* AVAILABLE DATA *
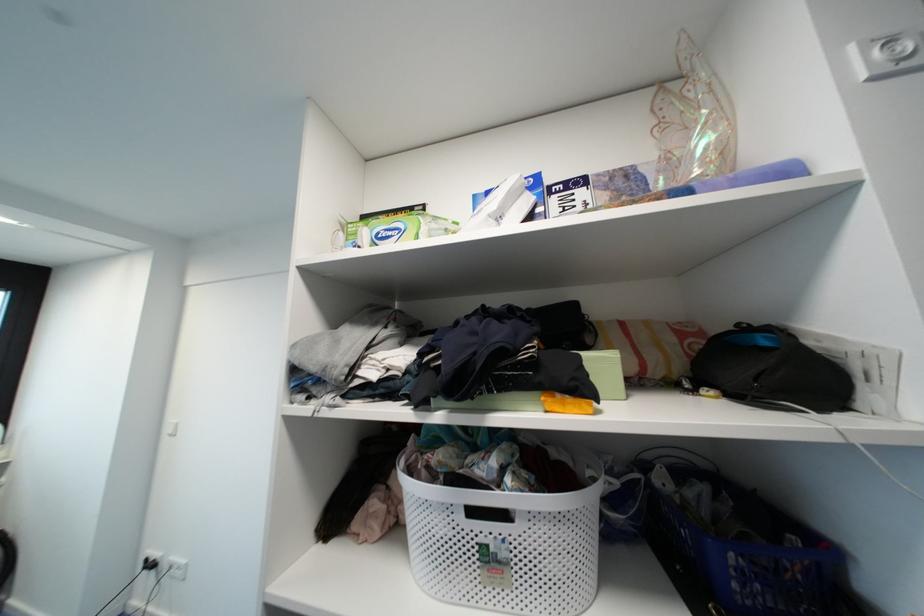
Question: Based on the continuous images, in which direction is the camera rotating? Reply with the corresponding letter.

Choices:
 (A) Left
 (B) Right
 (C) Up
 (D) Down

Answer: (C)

* WHAT YOU HAVE TO DO *
Copy the text of the records above word for word, omitting the pictures.

* FINISHED ANSWER *
Question: Based on the continuous images, in which direction is the camera rotating? Reply with the corresponding letter.

Choices:
 (A) Left
 (B) Right
 (C) Up
 (D) Down

Answer: (C)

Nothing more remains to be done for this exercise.